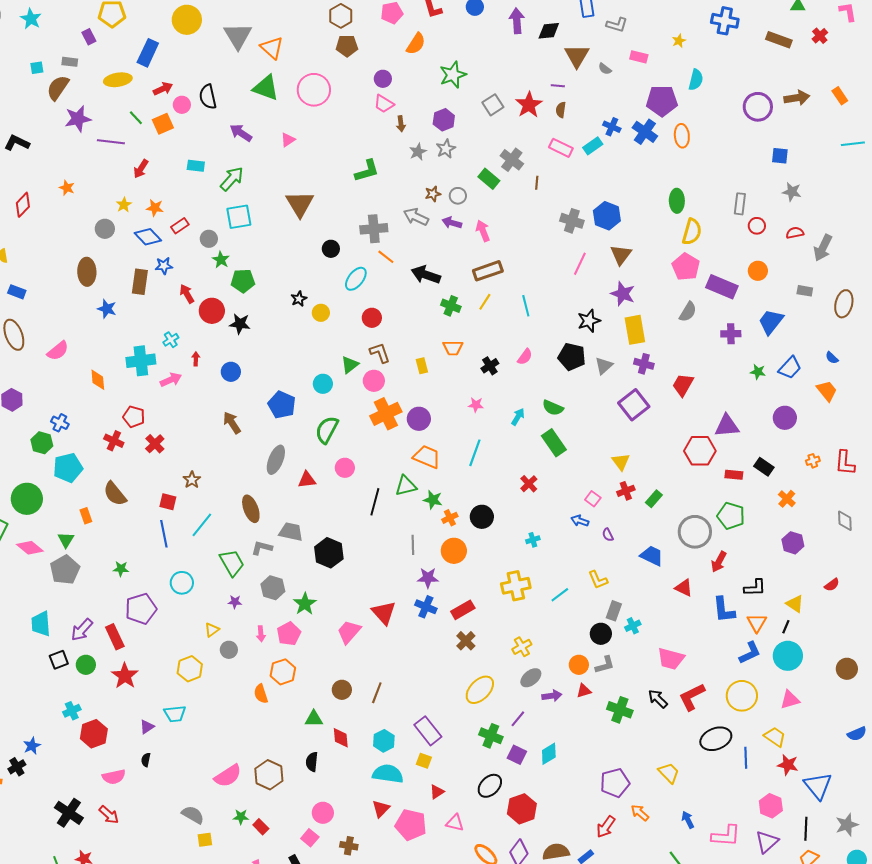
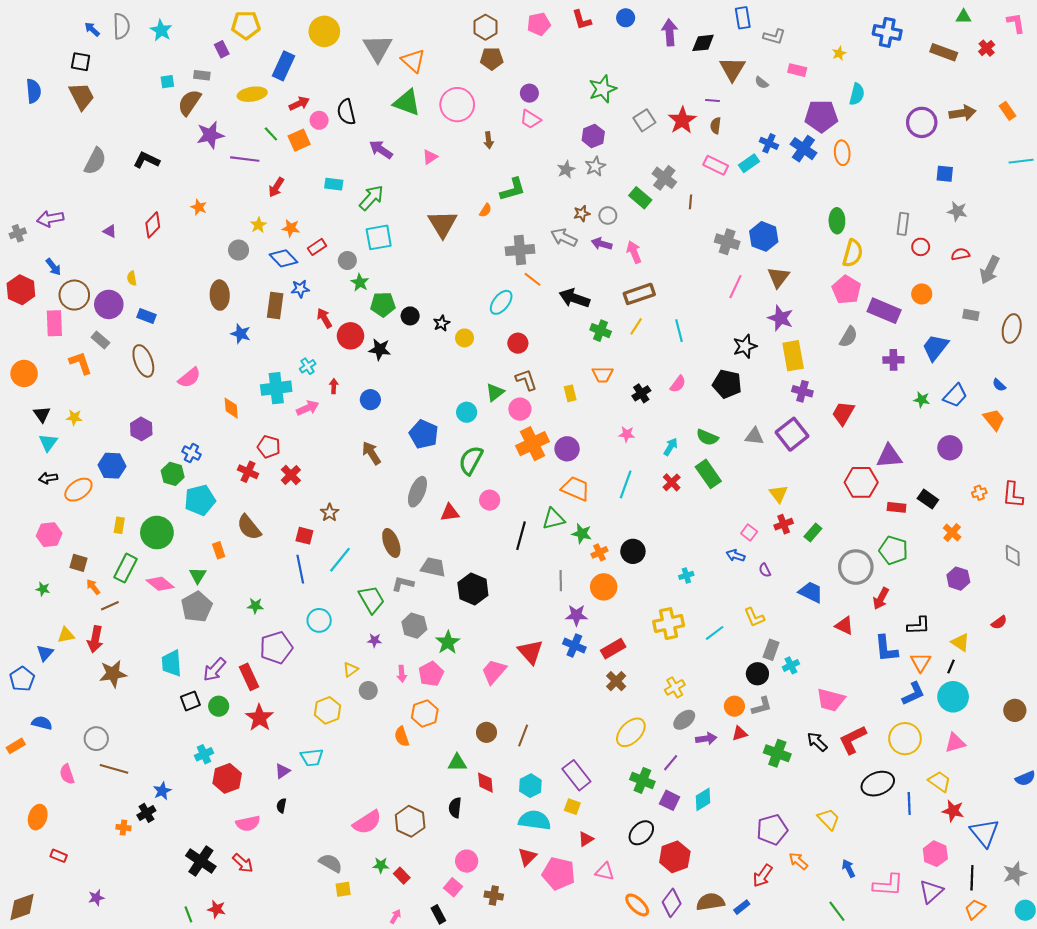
orange semicircle: (416, 44) -> (485, 210), moved, size x0.6
brown arrow: (401, 124) -> (489, 140), moved
black circle: (331, 249) -> (410, 316), moved
gray triangle: (604, 366) -> (754, 436), moved, turned 48
red cross: (529, 484) -> (672, 482), moved

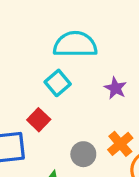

■ **Your assignment**
Could the entries above be written out word for word, pictures excluded?

■ **Result**
orange semicircle: (416, 44) -> (485, 210), moved, size x0.6
brown arrow: (401, 124) -> (489, 140), moved
black circle: (331, 249) -> (410, 316), moved
gray triangle: (604, 366) -> (754, 436), moved, turned 48
red cross: (529, 484) -> (672, 482), moved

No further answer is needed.